§ What needs to be done
Would you copy every record exactly as it stands and drop the pictures?

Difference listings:
=====
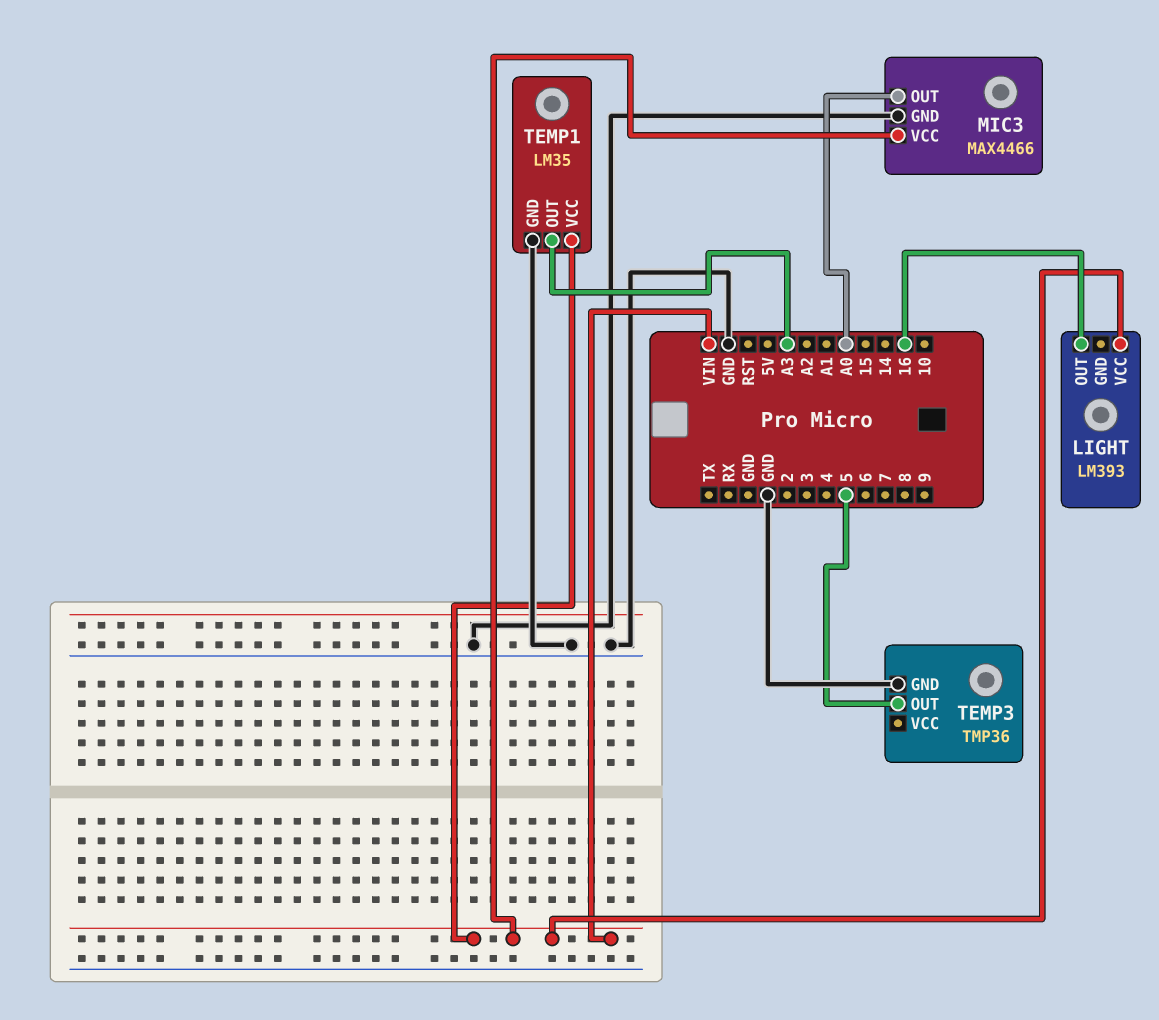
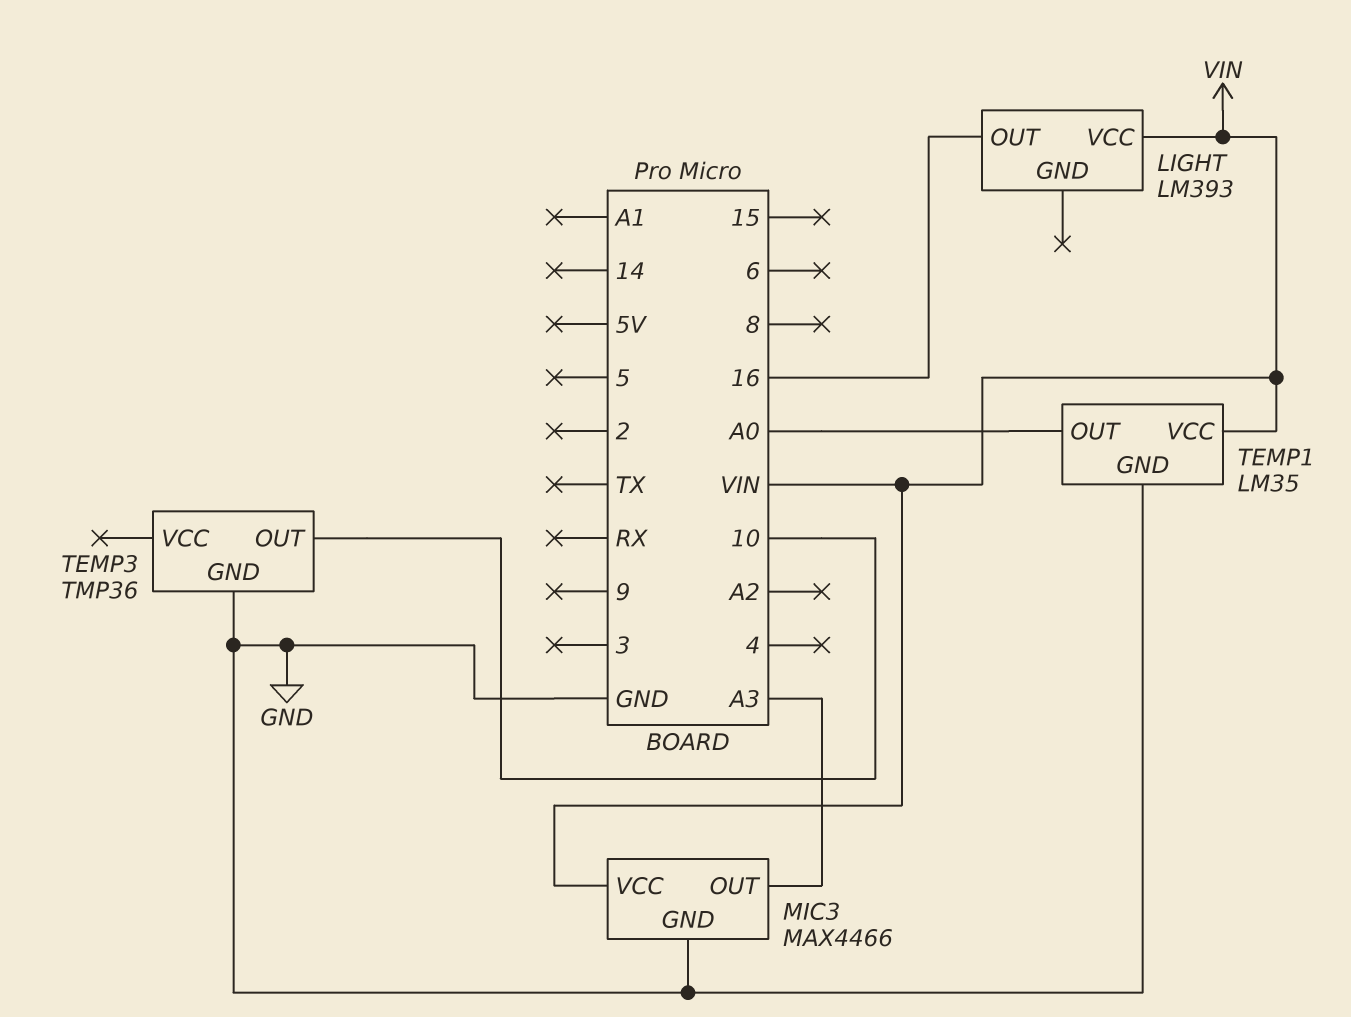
MIC3 pin OUT: A0 -> A3
TEMP1 pin OUT: A3 -> A0
TEMP3 pin OUT: 5 -> 10

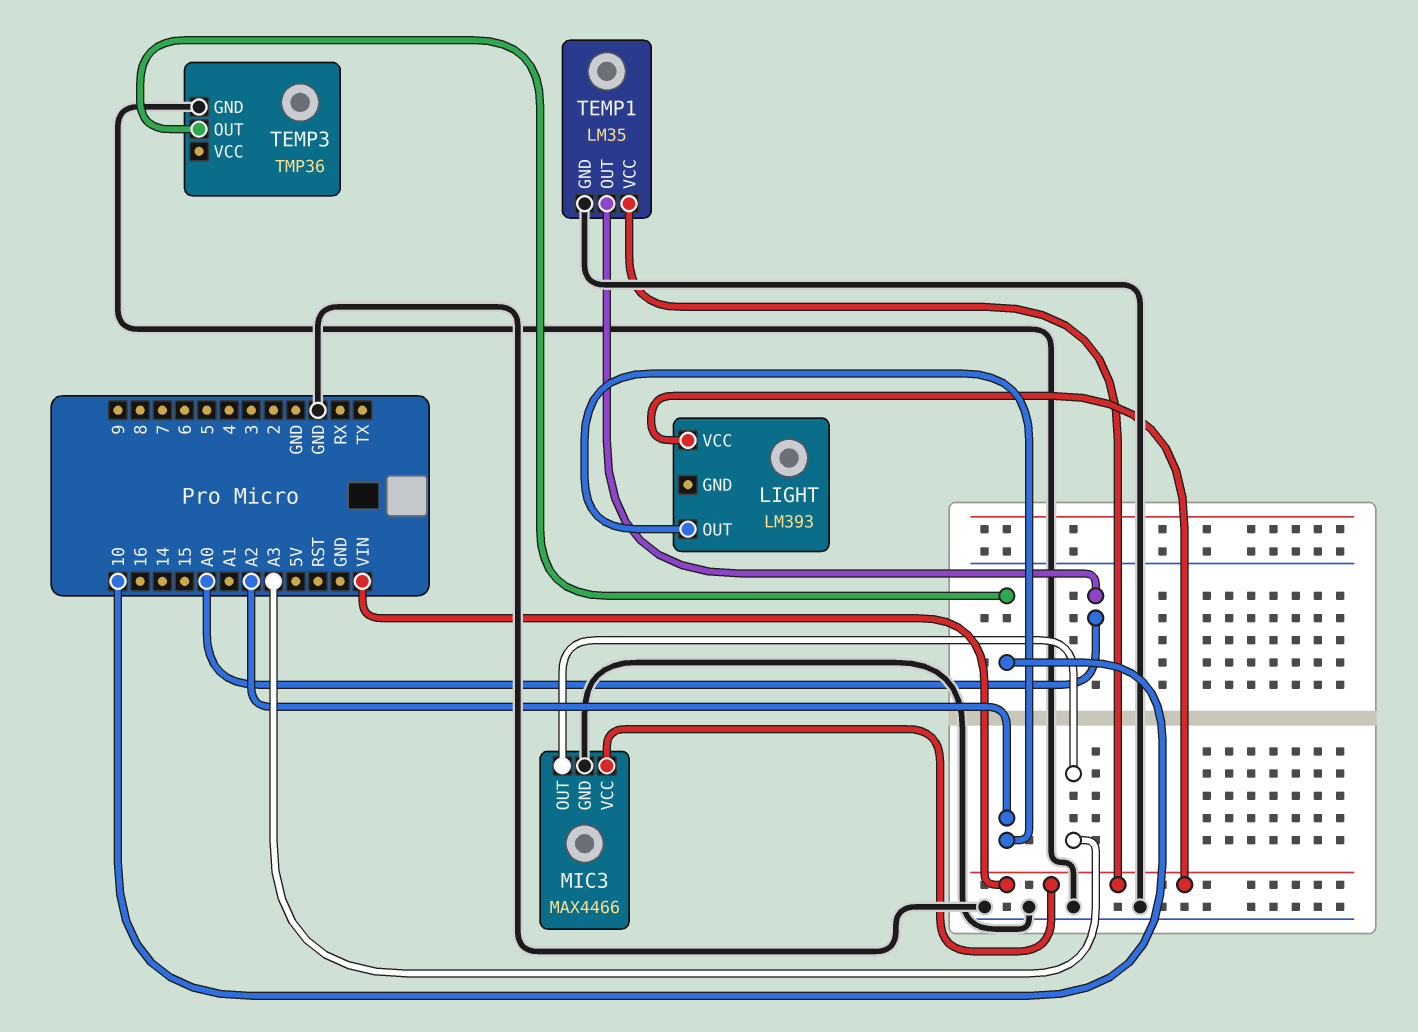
LIGHT pin OUT: 16 -> A2

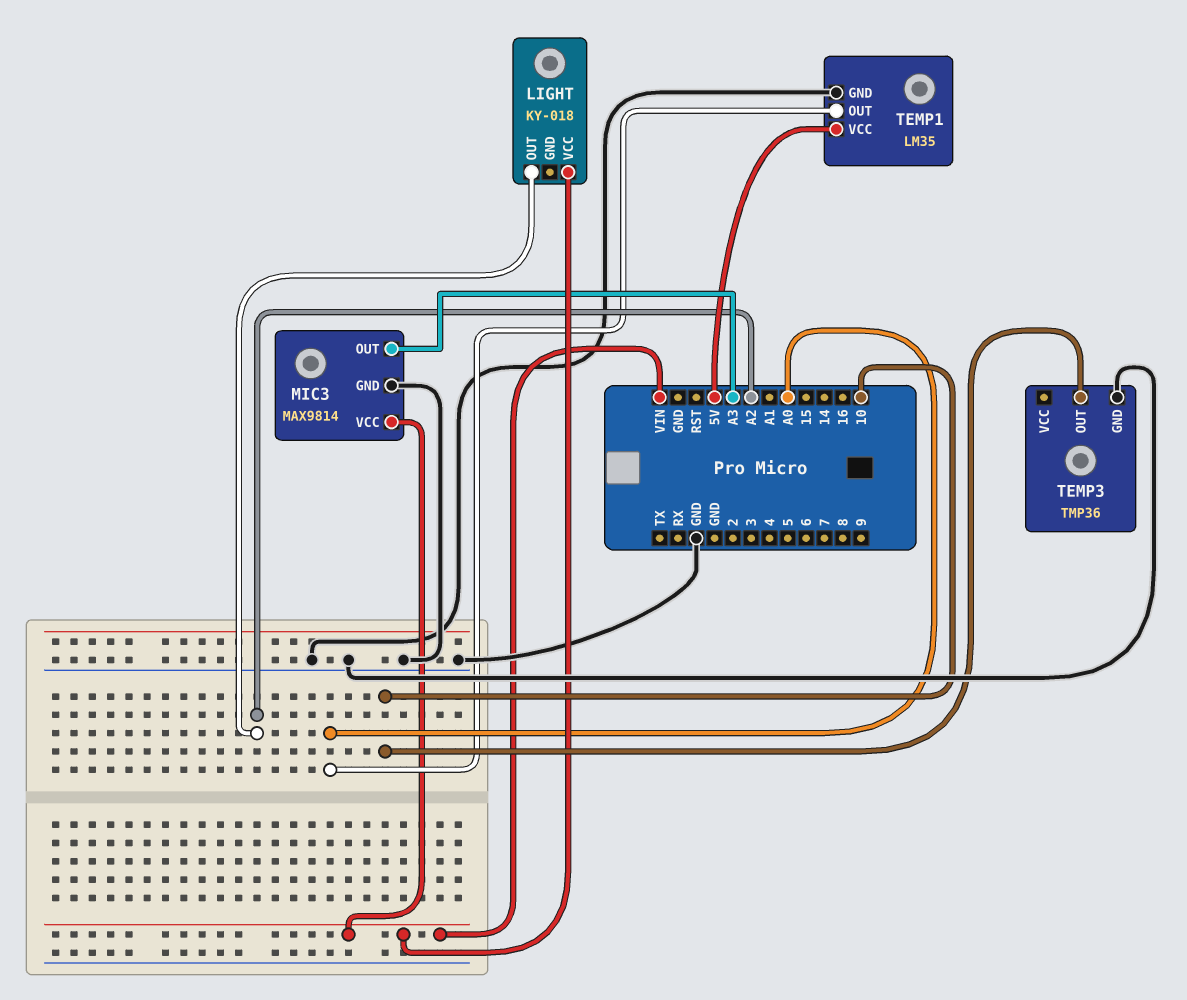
LIGHT: LM393 -> KY-018
MIC3: MAX4466 -> MAX9814
TEMP1 pin VCC: VIN -> 5V

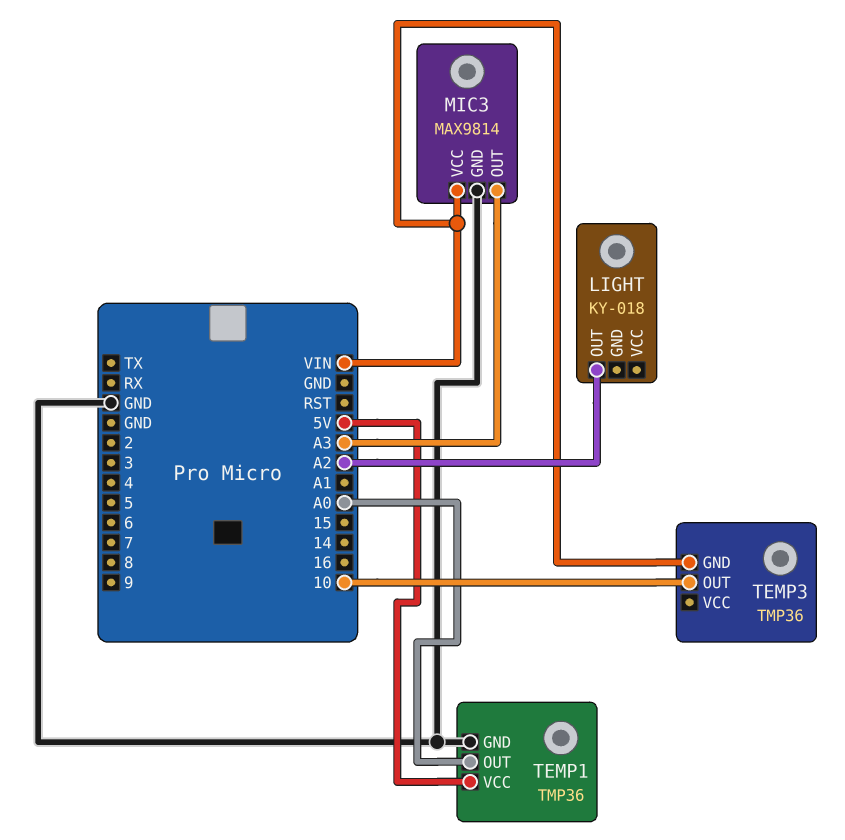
LIGHT pin VCC: VIN -> none
TEMP1: LM35 -> TMP36
TEMP3 pin GND: GND -> VIN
=====
§ Task output
MIC3 pin OUT: A0 -> A3
TEMP1 pin OUT: A3 -> A0
TEMP3 pin OUT: 5 -> 10

LIGHT pin OUT: 16 -> A2

LIGHT: LM393 -> KY-018
MIC3: MAX4466 -> MAX9814
TEMP1 pin VCC: VIN -> 5V

LIGHT pin VCC: VIN -> none
TEMP1: LM35 -> TMP36
TEMP3 pin GND: GND -> VIN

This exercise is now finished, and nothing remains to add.